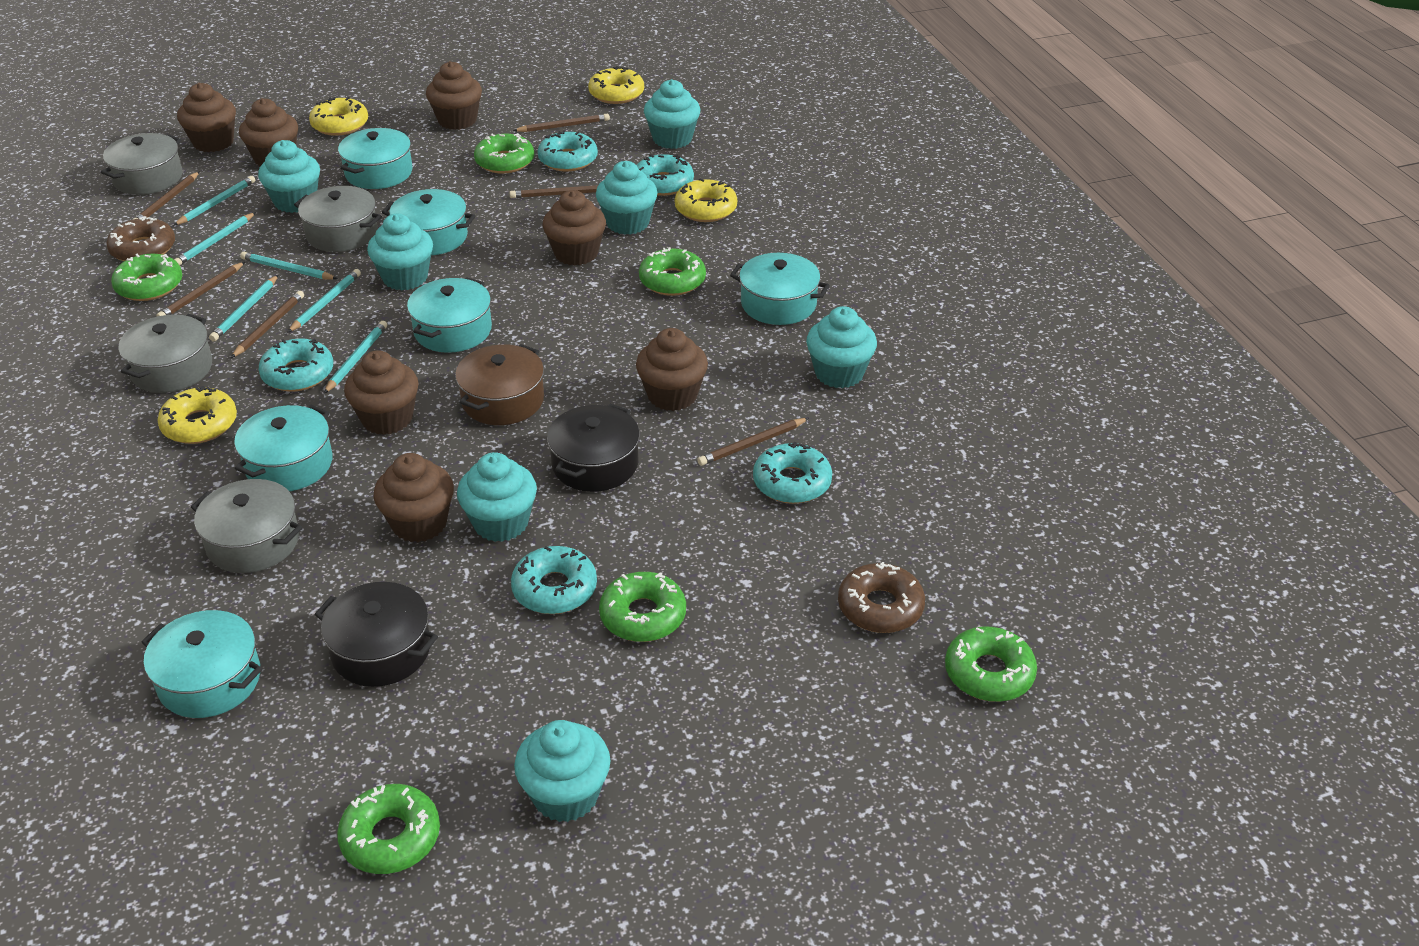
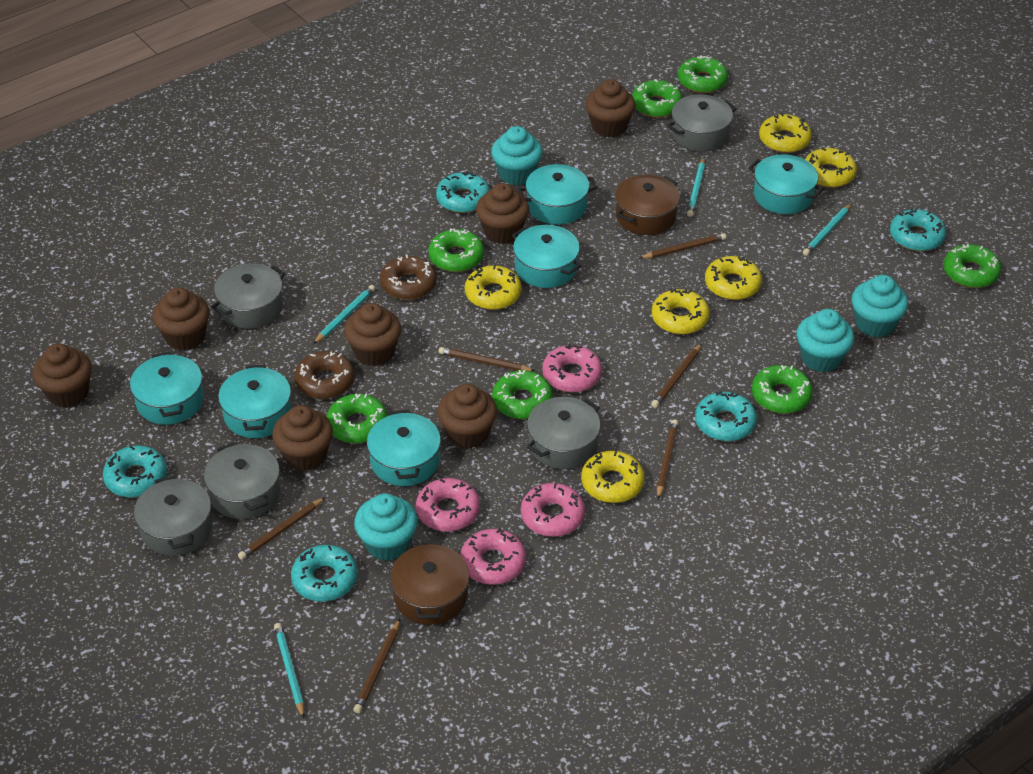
black pot: 2 -> 0
brown pot: 1 -> 2
green donut: 6 -> 7
grey pot: 4 -> 5
pink donut: 0 -> 4
turquoise cupcake: 7 -> 4
turquoise pencil: 6 -> 4
yellow donut: 4 -> 6

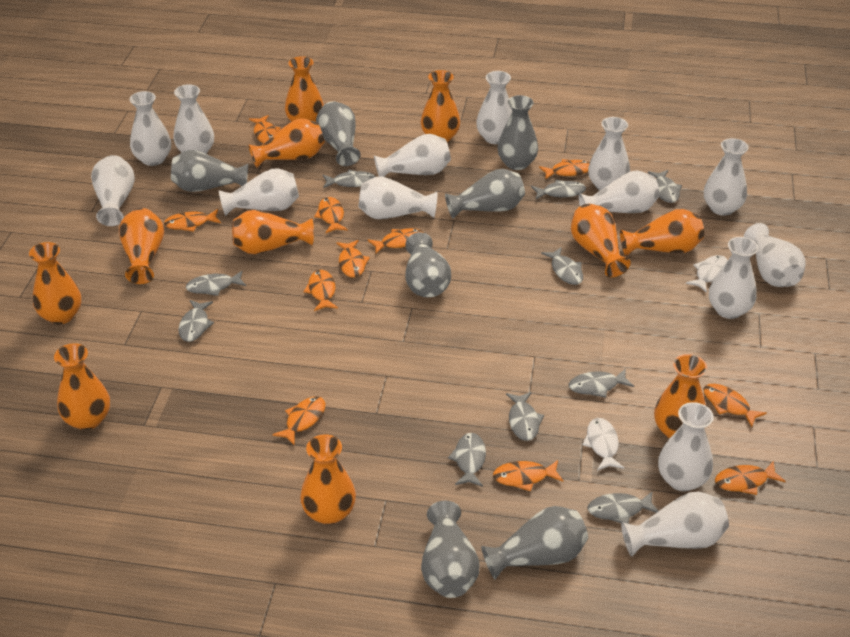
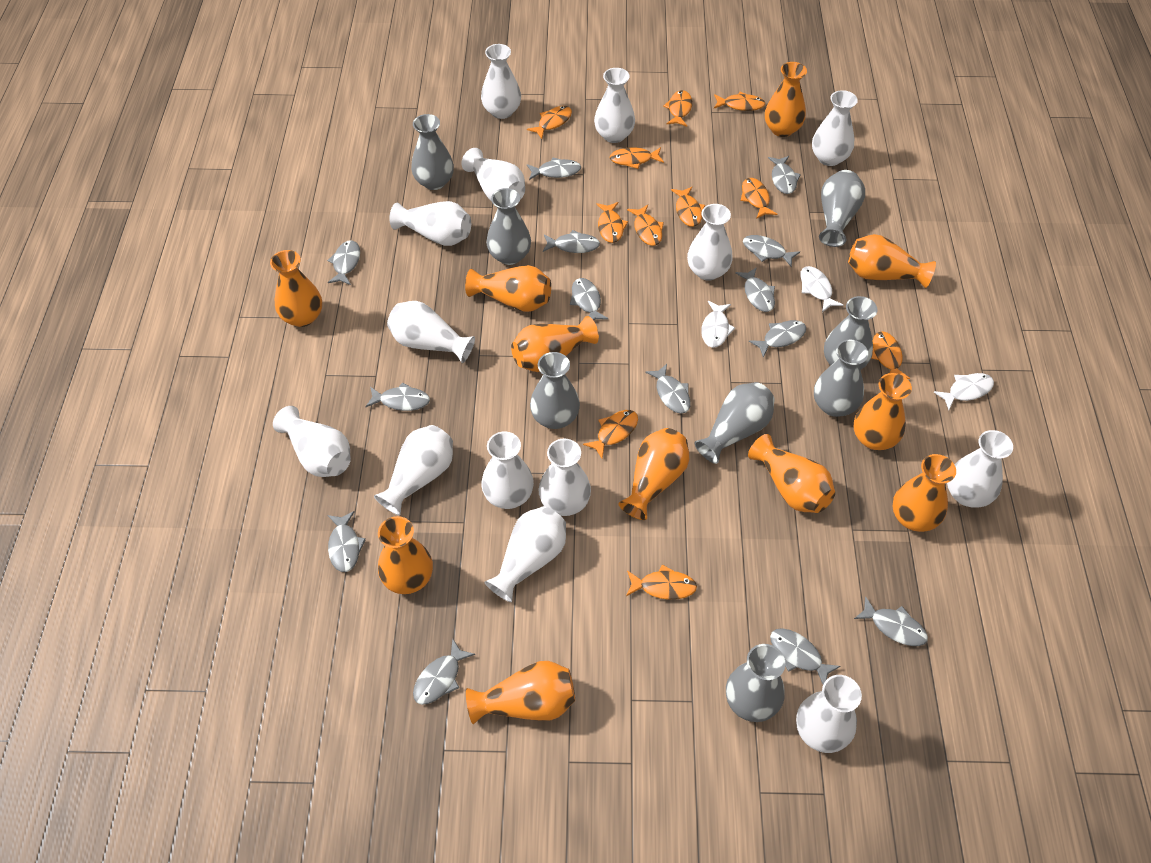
grey fish: 10 -> 14
grey vase: 7 -> 8
white fish: 2 -> 3

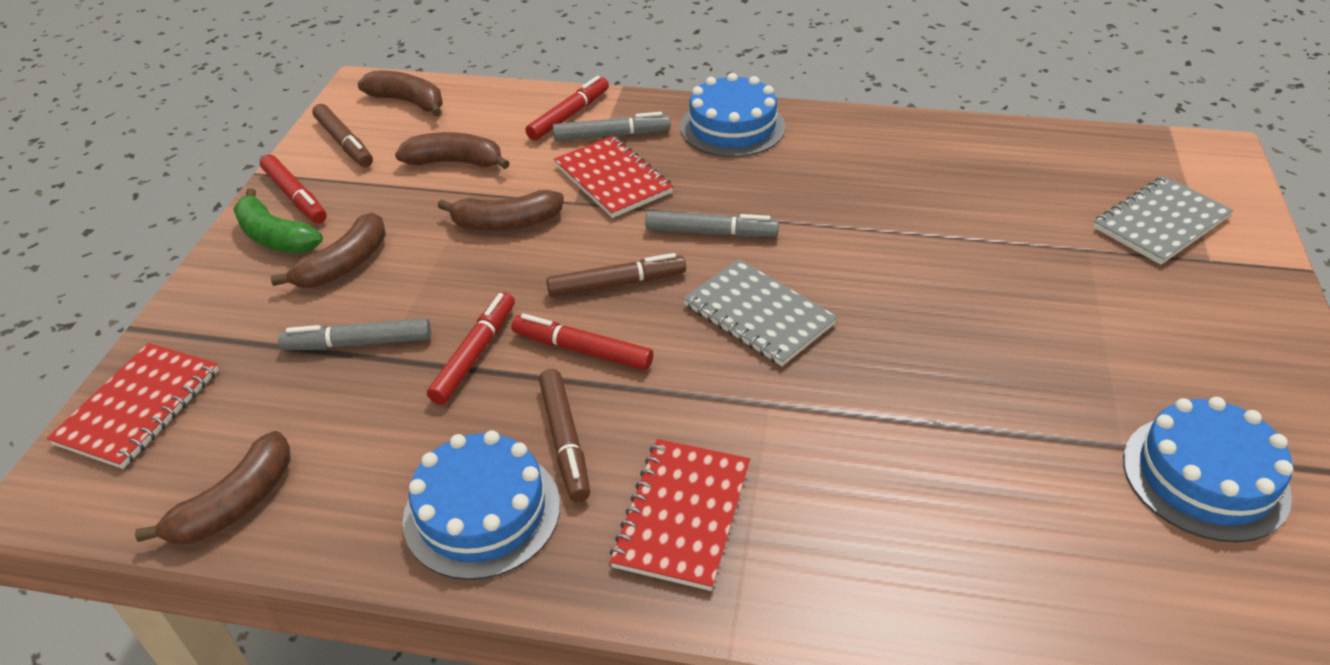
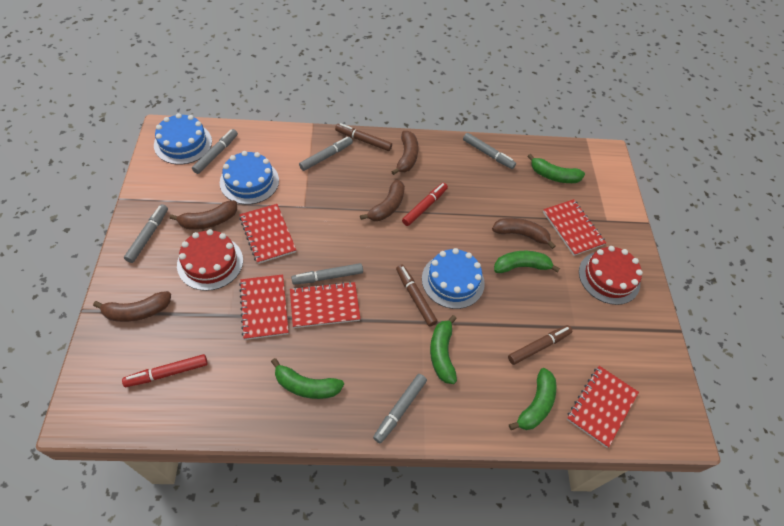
green banana: 1 -> 5
grey marker: 3 -> 6
grey notebook: 2 -> 0
red cake: 0 -> 2
red marker: 4 -> 2
red notebook: 3 -> 5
§
■ ASSIGNED TASK:
Look over the data above and show each line that contains "grey".

■ EXERCISE RESULT:
grey pot: 4 -> 5
grey fish: 10 -> 14
grey vase: 7 -> 8
grey marker: 3 -> 6
grey notebook: 2 -> 0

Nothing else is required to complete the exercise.